Count the lines of the records that contain the string "image", matching case exactly, and reply with only that number.

> [Task input]
* * * *

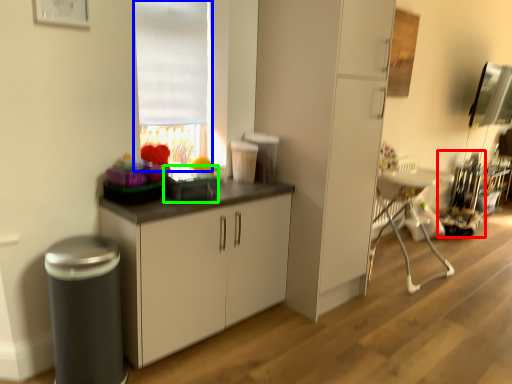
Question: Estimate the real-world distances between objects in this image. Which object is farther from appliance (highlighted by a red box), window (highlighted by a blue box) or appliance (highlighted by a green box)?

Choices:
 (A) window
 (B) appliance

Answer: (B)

* * * *

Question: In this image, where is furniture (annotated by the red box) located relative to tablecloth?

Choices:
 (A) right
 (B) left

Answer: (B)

* * * *

> [Task result]
2